#### Task goal
Retype the lines from the one containing "R6: 680 (N4, N23) -> 270 (N4, N23)" through the last line of the entries below, exactly and in full, omitting every image.

☆ ☆ ☆

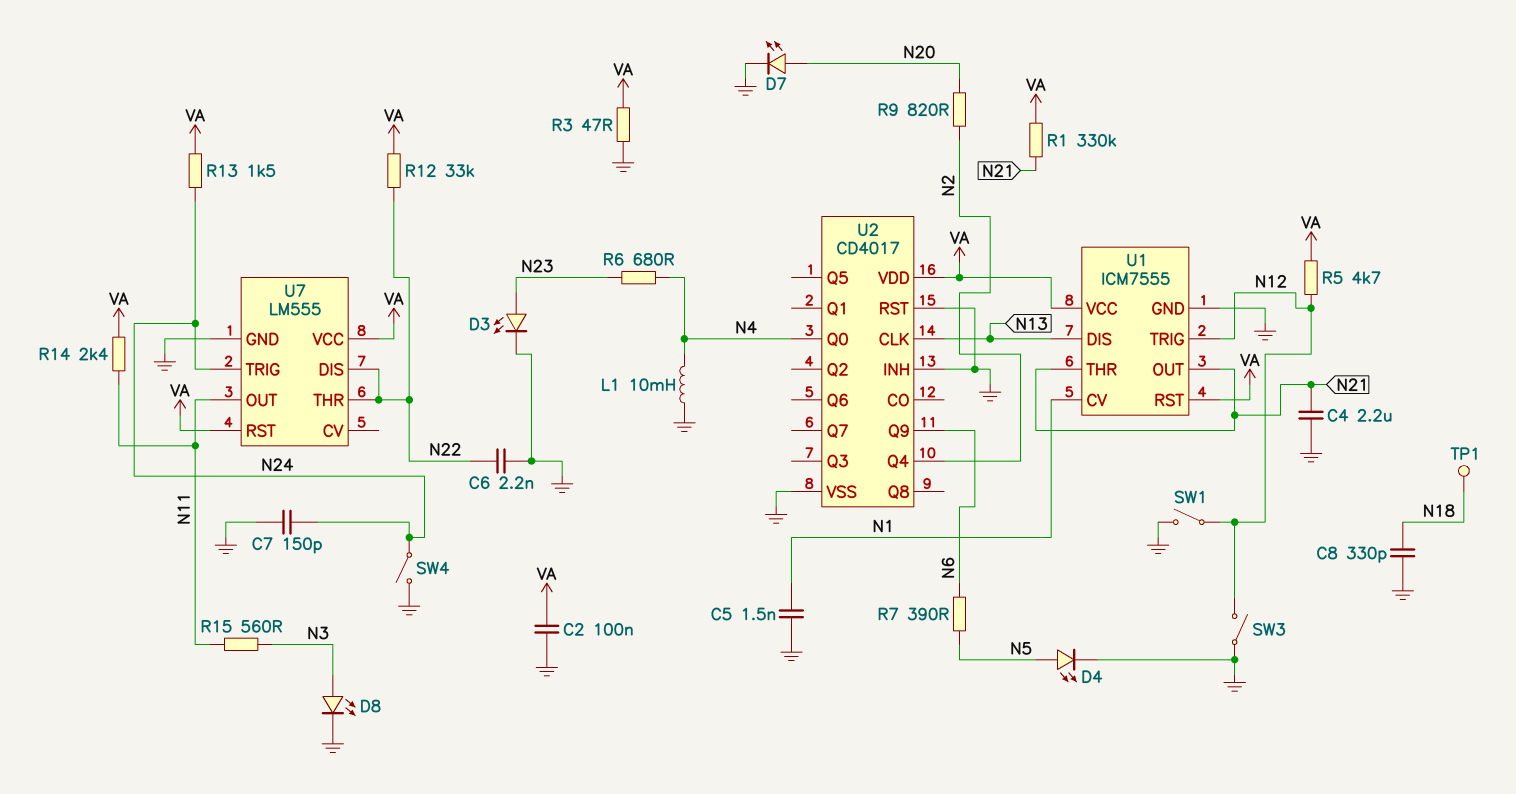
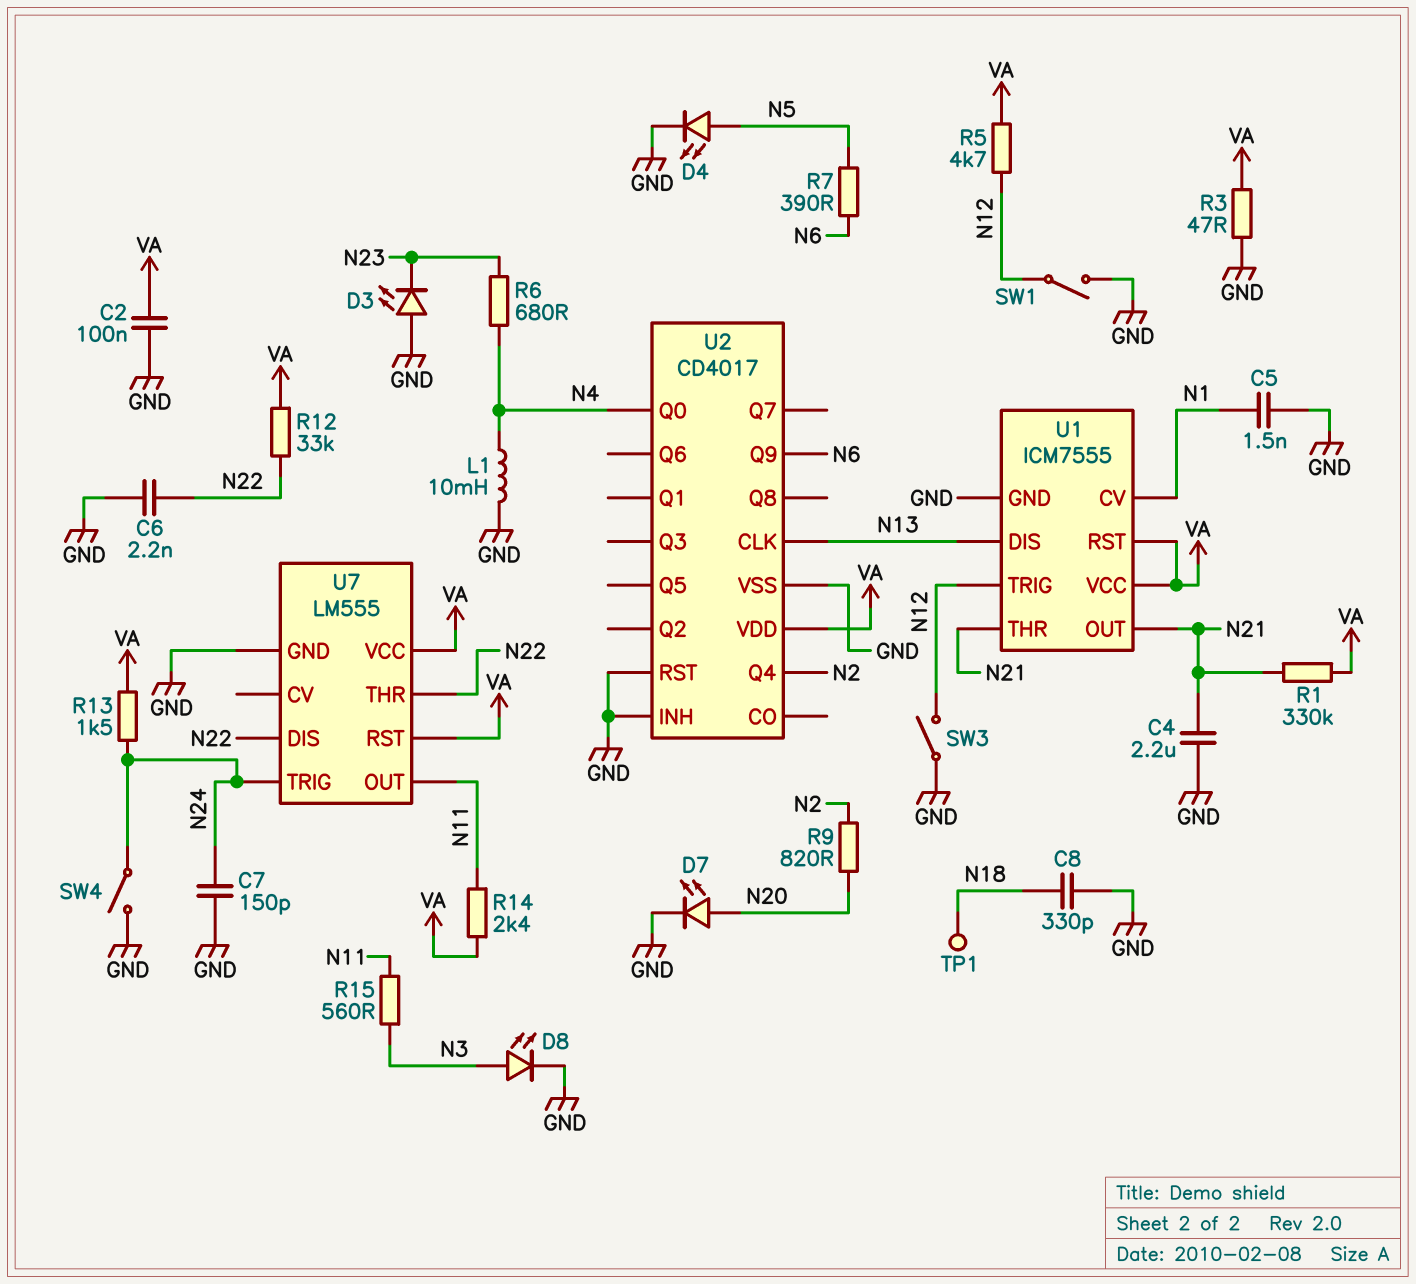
D3: LED (A N23, K GND) -> LED (A GND, K N23)

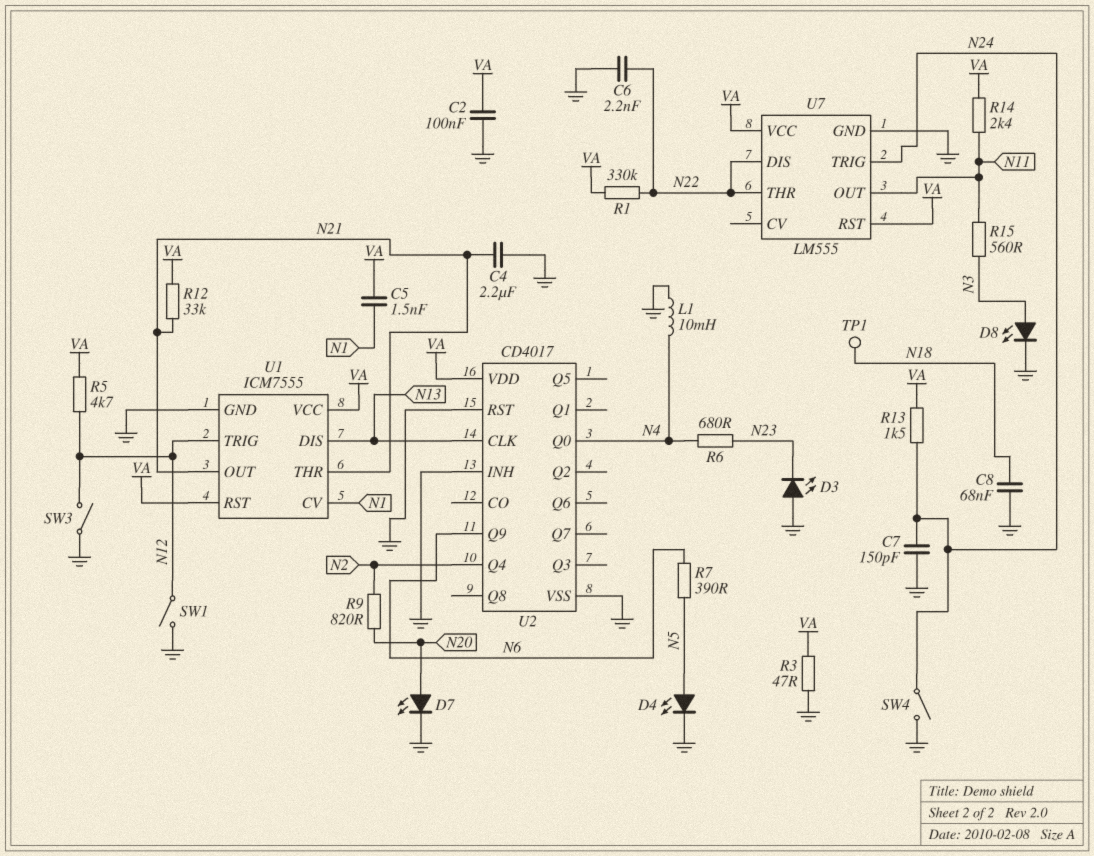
C5: 1.5nF (GND, N1) -> 1.5nF (N1, VA)
C8: 330pF (GND, N18) -> 68nF (GND, N18)
R1: 330k (N21, VA) -> 330k (N22, VA)
R12: 33k (N22, VA) -> 33k (N21, VA)

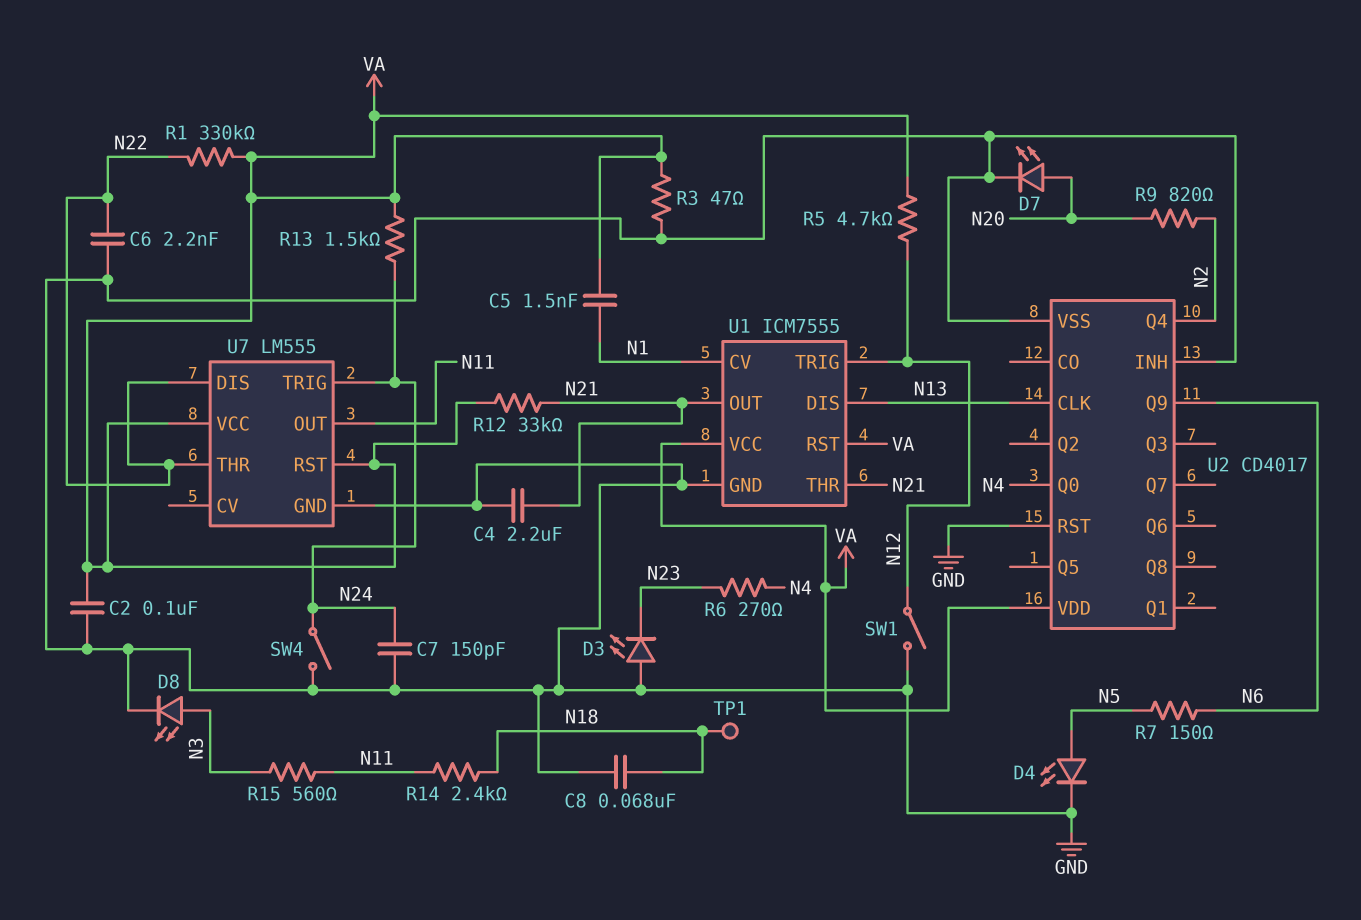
L1: 10mH (GND, N4) -> none
R6: 680 (N4, N23) -> 270 (N4, N23)
R7: 390 (N5, N6) -> 150 (N5, N6)
R14: 2.4k (N11, VA) -> 2.4k (N11, N18)
SW3: switch (GND, N12) -> none

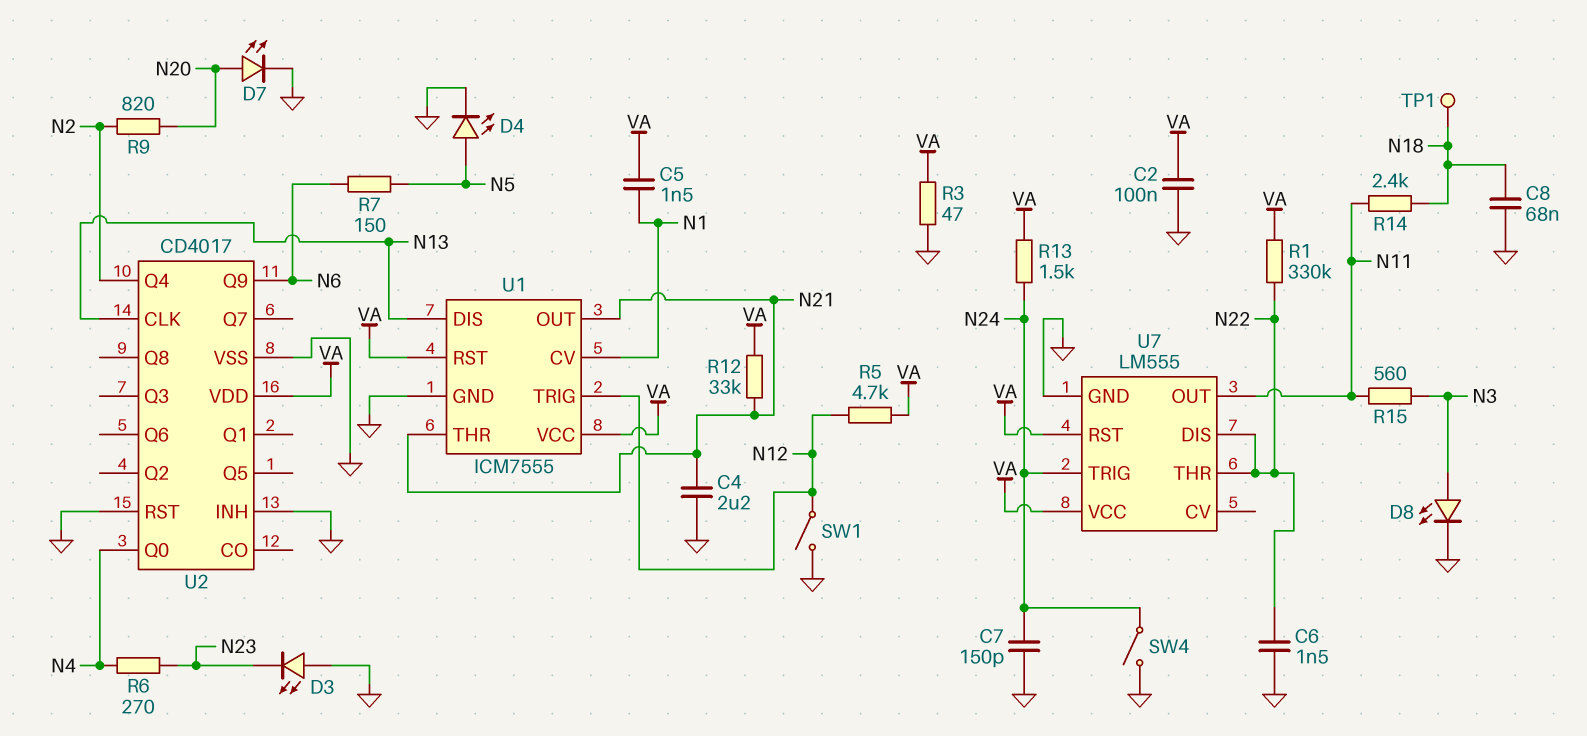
C6: 2.2nF (GND, N22) -> 1.5nF (GND, N22)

☆ ☆ ☆

#### Exercise answer
R6: 680 (N4, N23) -> 270 (N4, N23)
R7: 390 (N5, N6) -> 150 (N5, N6)
R14: 2.4k (N11, VA) -> 2.4k (N11, N18)
SW3: switch (GND, N12) -> none

C6: 2.2nF (GND, N22) -> 1.5nF (GND, N22)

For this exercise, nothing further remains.